### Description of the task
The answer is the complete listing below, written out again exactly.

### Materials provided

..........

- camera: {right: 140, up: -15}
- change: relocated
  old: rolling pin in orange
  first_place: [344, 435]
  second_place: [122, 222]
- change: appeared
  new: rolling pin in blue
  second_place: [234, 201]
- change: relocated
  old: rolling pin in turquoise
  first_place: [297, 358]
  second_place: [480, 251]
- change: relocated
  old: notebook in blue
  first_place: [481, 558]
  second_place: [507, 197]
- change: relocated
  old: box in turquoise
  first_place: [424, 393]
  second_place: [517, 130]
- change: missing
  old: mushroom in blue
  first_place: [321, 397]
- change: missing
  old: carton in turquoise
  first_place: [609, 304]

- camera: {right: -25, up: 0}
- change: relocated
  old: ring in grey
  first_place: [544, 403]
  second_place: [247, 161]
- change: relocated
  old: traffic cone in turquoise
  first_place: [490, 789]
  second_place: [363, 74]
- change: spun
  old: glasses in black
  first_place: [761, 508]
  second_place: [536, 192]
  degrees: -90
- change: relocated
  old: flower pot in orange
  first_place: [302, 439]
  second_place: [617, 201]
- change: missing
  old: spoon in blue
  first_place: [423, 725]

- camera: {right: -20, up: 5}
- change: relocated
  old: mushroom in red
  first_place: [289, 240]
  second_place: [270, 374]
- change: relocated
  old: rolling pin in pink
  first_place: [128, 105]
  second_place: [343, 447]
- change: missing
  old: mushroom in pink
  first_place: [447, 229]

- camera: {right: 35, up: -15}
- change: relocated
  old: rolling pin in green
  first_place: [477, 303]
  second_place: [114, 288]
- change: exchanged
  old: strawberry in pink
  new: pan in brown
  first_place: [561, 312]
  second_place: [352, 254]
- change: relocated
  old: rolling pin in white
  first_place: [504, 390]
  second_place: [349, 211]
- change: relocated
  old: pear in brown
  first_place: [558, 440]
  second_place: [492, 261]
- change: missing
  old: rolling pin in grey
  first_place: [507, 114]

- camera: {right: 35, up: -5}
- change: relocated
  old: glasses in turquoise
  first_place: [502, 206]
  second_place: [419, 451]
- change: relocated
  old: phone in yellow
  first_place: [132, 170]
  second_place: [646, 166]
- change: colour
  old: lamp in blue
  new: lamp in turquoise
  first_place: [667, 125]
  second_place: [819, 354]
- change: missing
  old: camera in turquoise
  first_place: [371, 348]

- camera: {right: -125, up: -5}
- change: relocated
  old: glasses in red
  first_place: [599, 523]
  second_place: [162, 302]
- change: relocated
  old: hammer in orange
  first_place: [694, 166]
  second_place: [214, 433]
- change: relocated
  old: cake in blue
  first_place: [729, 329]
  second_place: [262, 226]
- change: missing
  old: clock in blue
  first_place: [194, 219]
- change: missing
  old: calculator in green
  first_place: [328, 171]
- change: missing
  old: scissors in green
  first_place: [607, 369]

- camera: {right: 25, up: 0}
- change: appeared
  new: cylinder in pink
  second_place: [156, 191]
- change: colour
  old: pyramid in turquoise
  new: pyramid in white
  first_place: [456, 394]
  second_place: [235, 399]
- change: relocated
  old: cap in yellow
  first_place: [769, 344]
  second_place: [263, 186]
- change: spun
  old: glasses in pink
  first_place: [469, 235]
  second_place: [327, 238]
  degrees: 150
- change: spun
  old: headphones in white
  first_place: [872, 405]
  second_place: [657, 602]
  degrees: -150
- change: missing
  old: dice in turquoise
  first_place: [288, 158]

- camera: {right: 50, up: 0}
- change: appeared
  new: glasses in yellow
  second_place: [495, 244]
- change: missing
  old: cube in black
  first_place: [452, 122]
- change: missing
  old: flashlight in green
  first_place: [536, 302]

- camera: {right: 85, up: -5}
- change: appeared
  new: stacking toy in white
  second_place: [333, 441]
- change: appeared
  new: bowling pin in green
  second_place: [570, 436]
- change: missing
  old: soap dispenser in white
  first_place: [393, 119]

..........

### Written answer
- camera: {right: 140, up: -15}
- change: relocated
  old: rolling pin in orange
  first_place: [344, 435]
  second_place: [122, 222]
- change: appeared
  new: rolling pin in blue
  second_place: [234, 201]
- change: relocated
  old: rolling pin in turquoise
  first_place: [297, 358]
  second_place: [480, 251]
- change: relocated
  old: notebook in blue
  first_place: [481, 558]
  second_place: [507, 197]
- change: relocated
  old: box in turquoise
  first_place: [424, 393]
  second_place: [517, 130]
- change: missing
  old: mushroom in blue
  first_place: [321, 397]
- change: missing
  old: carton in turquoise
  first_place: [609, 304]

- camera: {right: -25, up: 0}
- change: relocated
  old: ring in grey
  first_place: [544, 403]
  second_place: [247, 161]
- change: relocated
  old: traffic cone in turquoise
  first_place: [490, 789]
  second_place: [363, 74]
- change: spun
  old: glasses in black
  first_place: [761, 508]
  second_place: [536, 192]
  degrees: -90
- change: relocated
  old: flower pot in orange
  first_place: [302, 439]
  second_place: [617, 201]
- change: missing
  old: spoon in blue
  first_place: [423, 725]

- camera: {right: -20, up: 5}
- change: relocated
  old: mushroom in red
  first_place: [289, 240]
  second_place: [270, 374]
- change: relocated
  old: rolling pin in pink
  first_place: [128, 105]
  second_place: [343, 447]
- change: missing
  old: mushroom in pink
  first_place: [447, 229]

- camera: {right: 35, up: -15}
- change: relocated
  old: rolling pin in green
  first_place: [477, 303]
  second_place: [114, 288]
- change: exchanged
  old: strawberry in pink
  new: pan in brown
  first_place: [561, 312]
  second_place: [352, 254]
- change: relocated
  old: rolling pin in white
  first_place: [504, 390]
  second_place: [349, 211]
- change: relocated
  old: pear in brown
  first_place: [558, 440]
  second_place: [492, 261]
- change: missing
  old: rolling pin in grey
  first_place: [507, 114]

- camera: {right: 35, up: -5}
- change: relocated
  old: glasses in turquoise
  first_place: [502, 206]
  second_place: [419, 451]
- change: relocated
  old: phone in yellow
  first_place: [132, 170]
  second_place: [646, 166]
- change: colour
  old: lamp in blue
  new: lamp in turquoise
  first_place: [667, 125]
  second_place: [819, 354]
- change: missing
  old: camera in turquoise
  first_place: [371, 348]

- camera: {right: -125, up: -5}
- change: relocated
  old: glasses in red
  first_place: [599, 523]
  second_place: [162, 302]
- change: relocated
  old: hammer in orange
  first_place: [694, 166]
  second_place: [214, 433]
- change: relocated
  old: cake in blue
  first_place: [729, 329]
  second_place: [262, 226]
- change: missing
  old: clock in blue
  first_place: [194, 219]
- change: missing
  old: calculator in green
  first_place: [328, 171]
- change: missing
  old: scissors in green
  first_place: [607, 369]

- camera: {right: 25, up: 0}
- change: appeared
  new: cylinder in pink
  second_place: [156, 191]
- change: colour
  old: pyramid in turquoise
  new: pyramid in white
  first_place: [456, 394]
  second_place: [235, 399]
- change: relocated
  old: cap in yellow
  first_place: [769, 344]
  second_place: [263, 186]
- change: spun
  old: glasses in pink
  first_place: [469, 235]
  second_place: [327, 238]
  degrees: 150
- change: spun
  old: headphones in white
  first_place: [872, 405]
  second_place: [657, 602]
  degrees: -150
- change: missing
  old: dice in turquoise
  first_place: [288, 158]

- camera: {right: 50, up: 0}
- change: appeared
  new: glasses in yellow
  second_place: [495, 244]
- change: missing
  old: cube in black
  first_place: [452, 122]
- change: missing
  old: flashlight in green
  first_place: [536, 302]

- camera: {right: 85, up: -5}
- change: appeared
  new: stacking toy in white
  second_place: [333, 441]
- change: appeared
  new: bowling pin in green
  second_place: [570, 436]
- change: missing
  old: soap dispenser in white
  first_place: [393, 119]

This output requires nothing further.